Scan the listing below for the word "black" and state how many lines hold it. Write nothing but the number.

> **Data to process**
━━━━━━

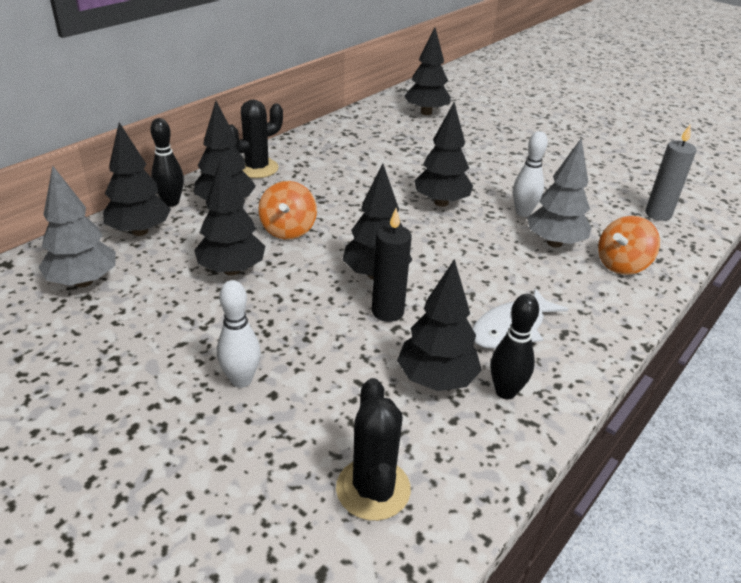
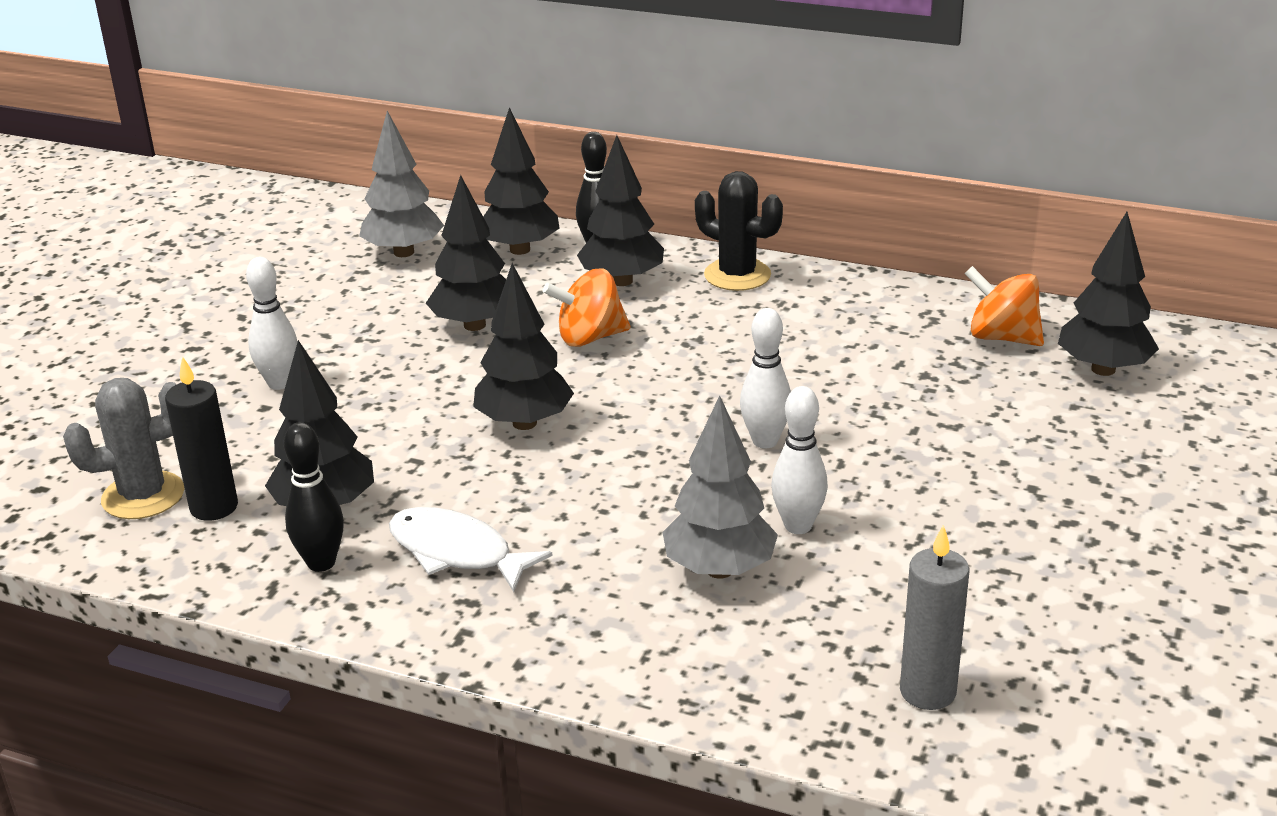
camera: 75 degrees right, 5 degrees down
(373, 489) = (143, 496): black cactus -> grey cactus
(387, 312) = (445, 448): black candle -> black candle (214, 507)
(441, 203) = (765, 441): black tree -> white bowling pin
(622, 265) = (696, 650): orange spinning top -> orange spinning top (1002, 337)

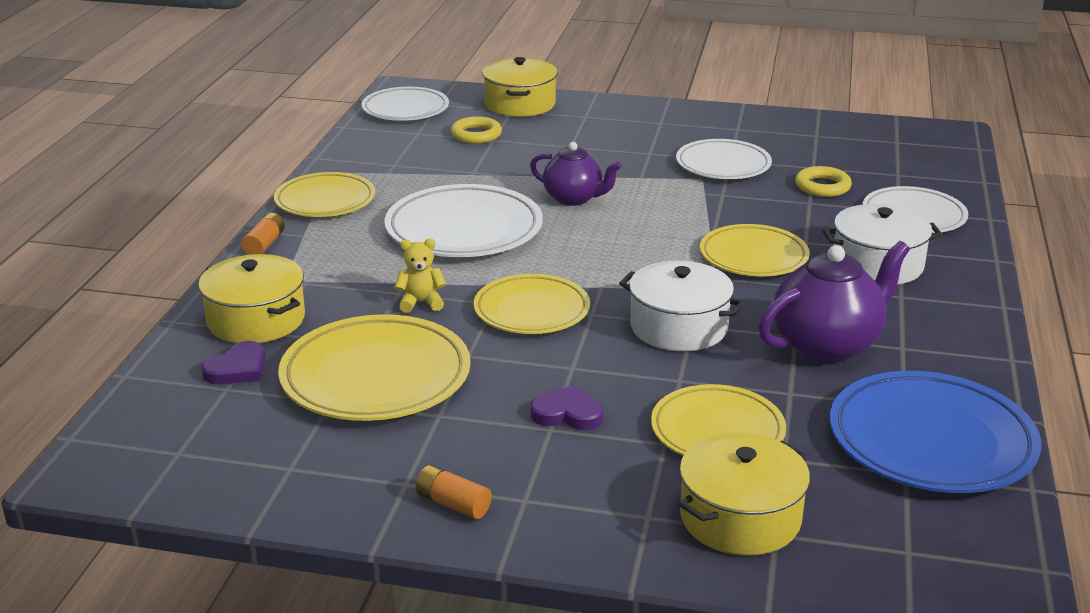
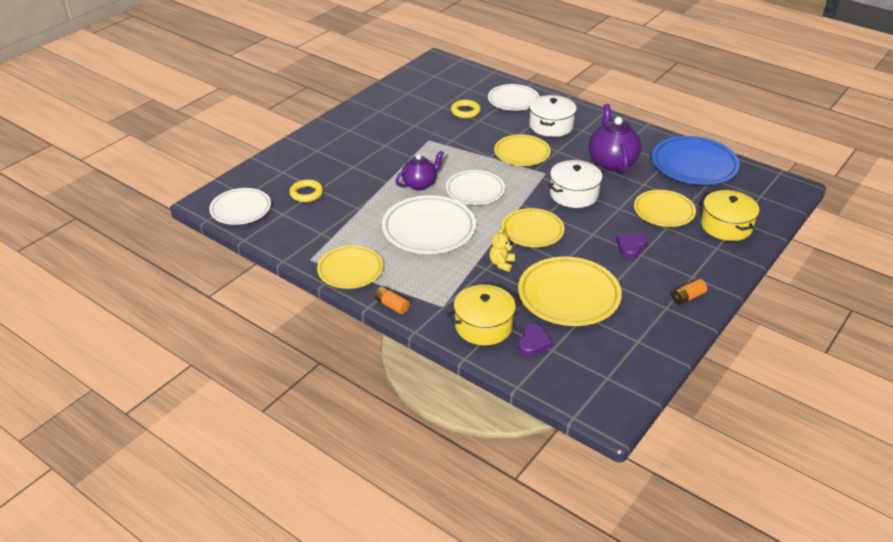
camera: 65 degrees left, 10 degrees up
(237, 369) = (533, 342): purple heart -> purple heart turned 45 degrees clockwise
(520, 104) = (276, 167): yellow pot -> none
(723, 165) = (418, 129): white plate -> white plate (475, 191)

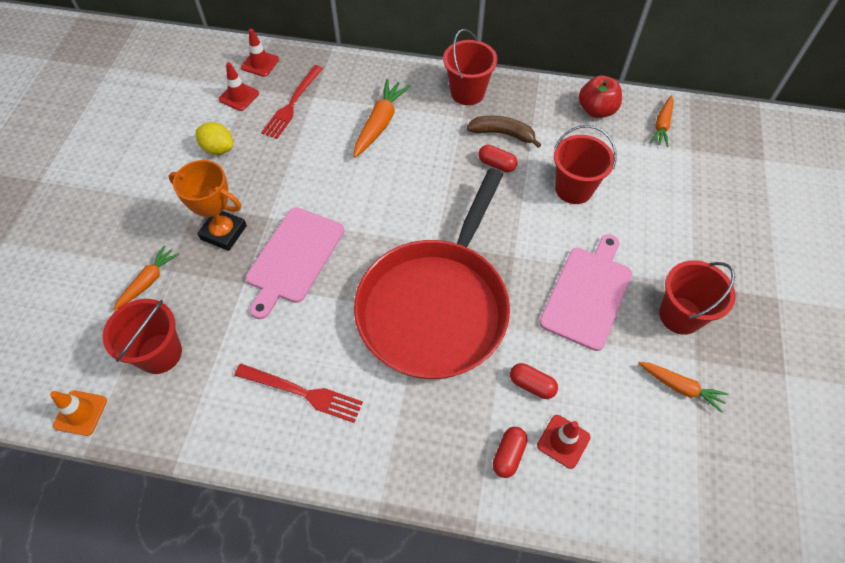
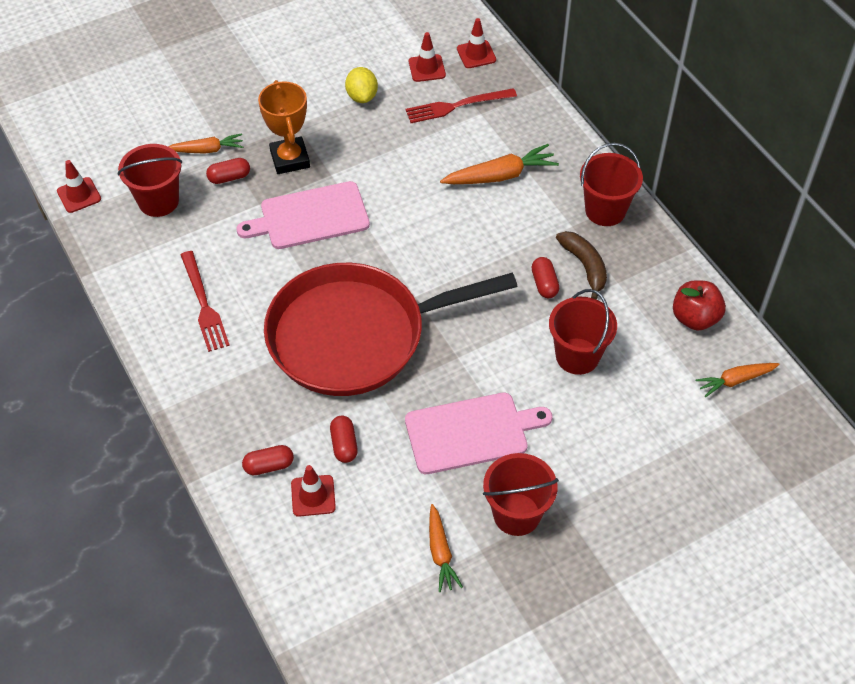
camera: 50 degrees right, 5 degrees down
(80, 413) = (79, 195): orange traffic cone -> red traffic cone
(194, 285) = (229, 177): none -> red capsule

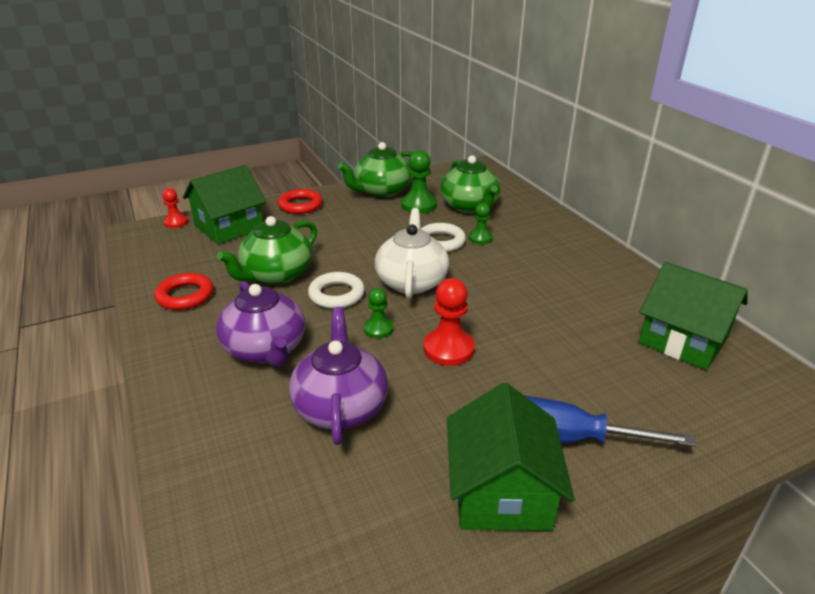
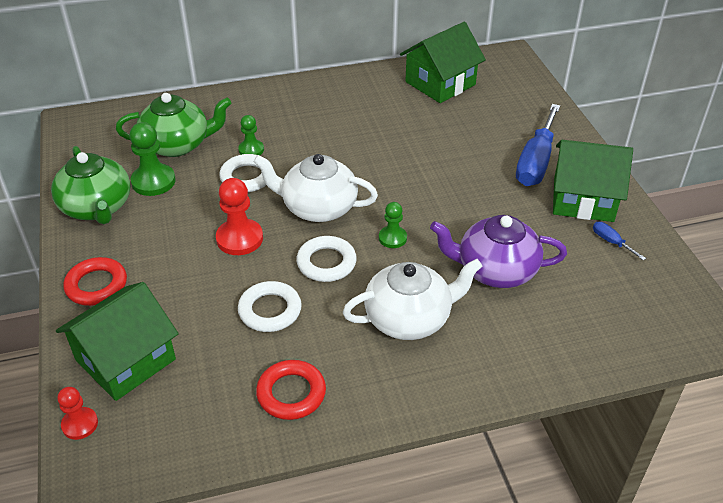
camera: 80 degrees left, 10 degrees up
(229, 227) = (125, 360): green house -> green house turned 75 degrees clockwise
(266, 349) = (409, 318): purple teapot -> white teapot
(276, 274) = (270, 310): green teapot -> white ring
(414, 525) = (611, 242): none -> blue screwdriver
(448, 349) = (430, 199): red pawn -> red pawn (239, 239)

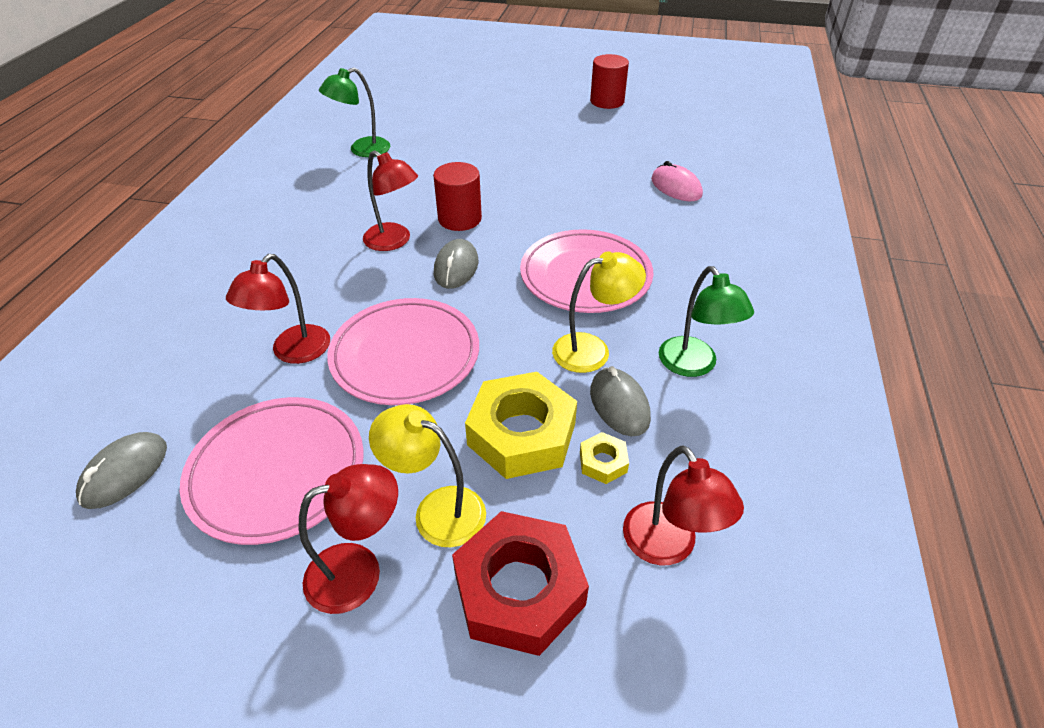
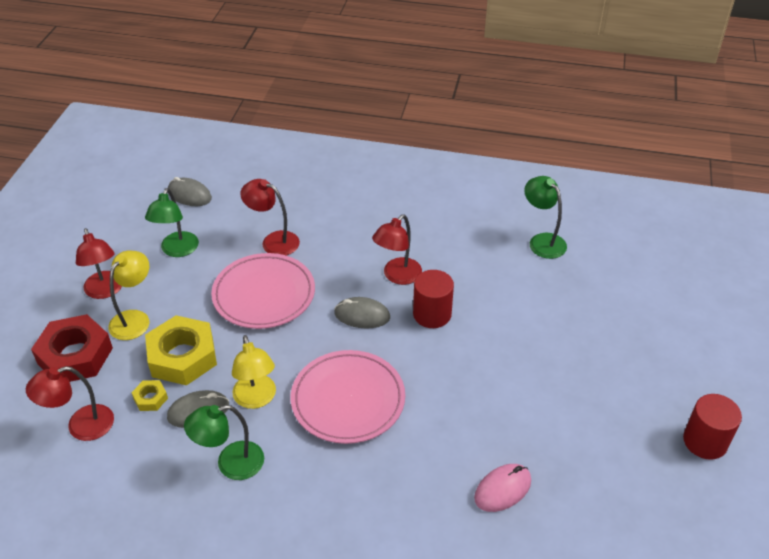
camera: 90 degrees right, 0 degrees up
(277, 472) = (177, 250): pink plate -> green lamp

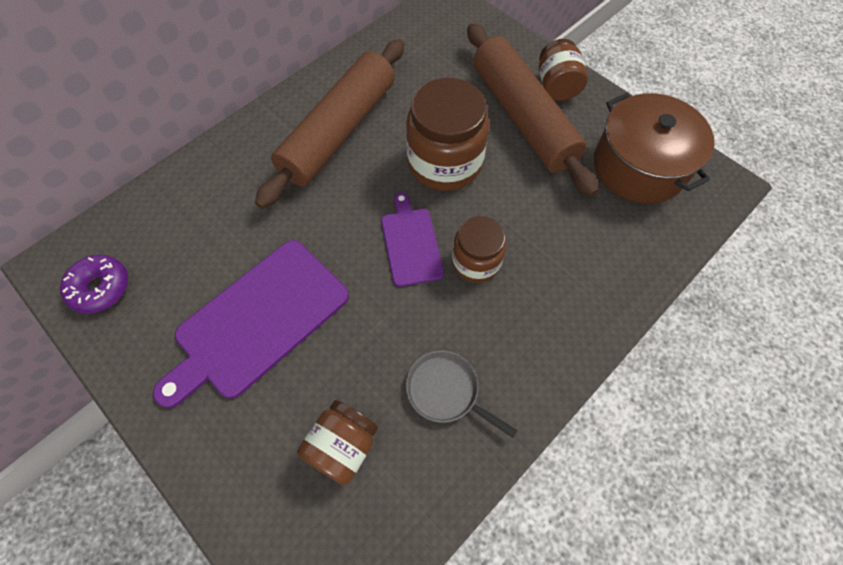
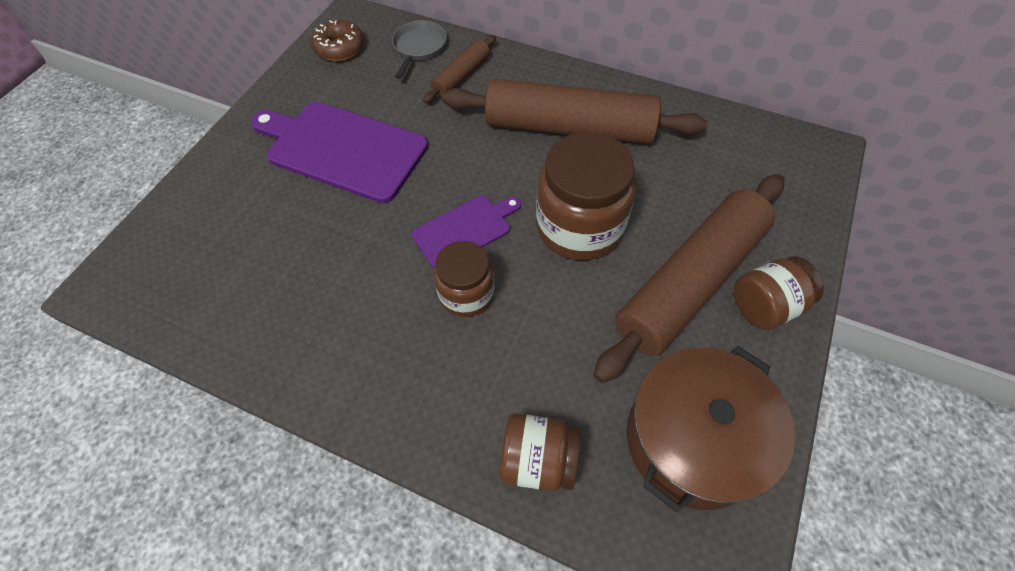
camera: 70 degrees right, 5 degrees down
(101, 288) = (340, 48): purple donut -> brown donut
(222, 189) = (461, 76): none -> brown rolling pin
(342, 446) = (243, 249): brown jar -> brown jar (538, 460)
(446, 391) = (313, 312): grey pan -> grey pan (419, 48)

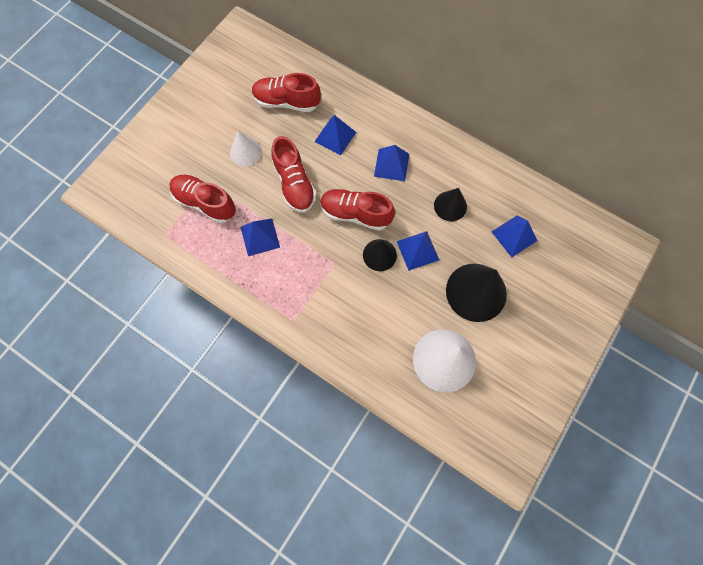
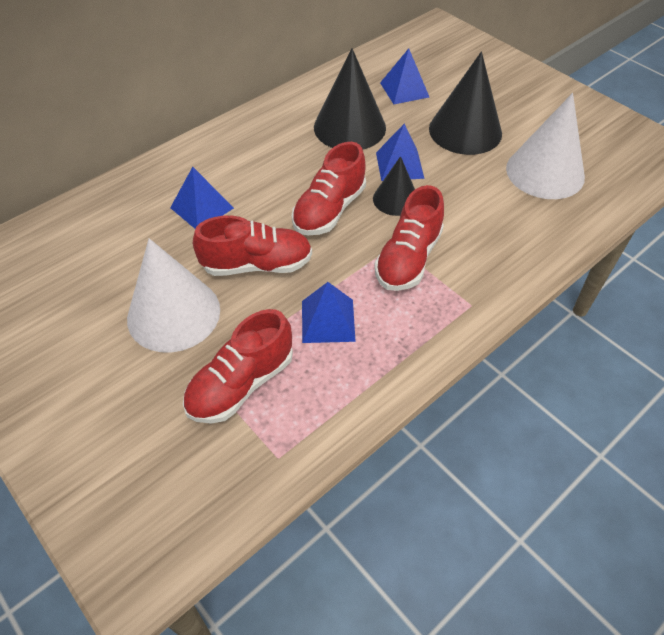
camera: 75 degrees left, 20 degrees down
(246, 152) = (173, 314): white cone -> white cone, size x1.74
(287, 102) = (114, 249): red shoe -> red shoe (408, 259)
(391, 165) = (272, 163): blue pyramid -> none
(450, 206) = (349, 127): black cone -> black cone, size x1.74

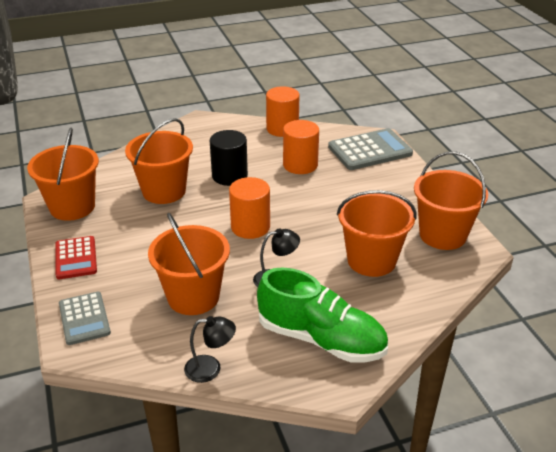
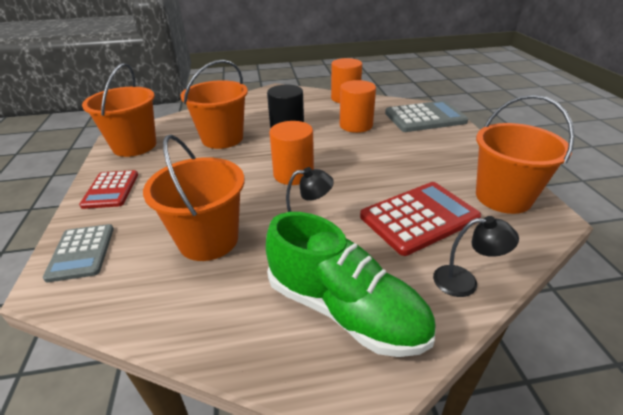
camera: 10 degrees right, 0 degrees up
(210, 369) = (192, 335): black lamp -> black lamp (464, 282)
(371, 260) = (419, 217): orange bucket -> red calculator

━━━━━━

> **Exercise answer**
5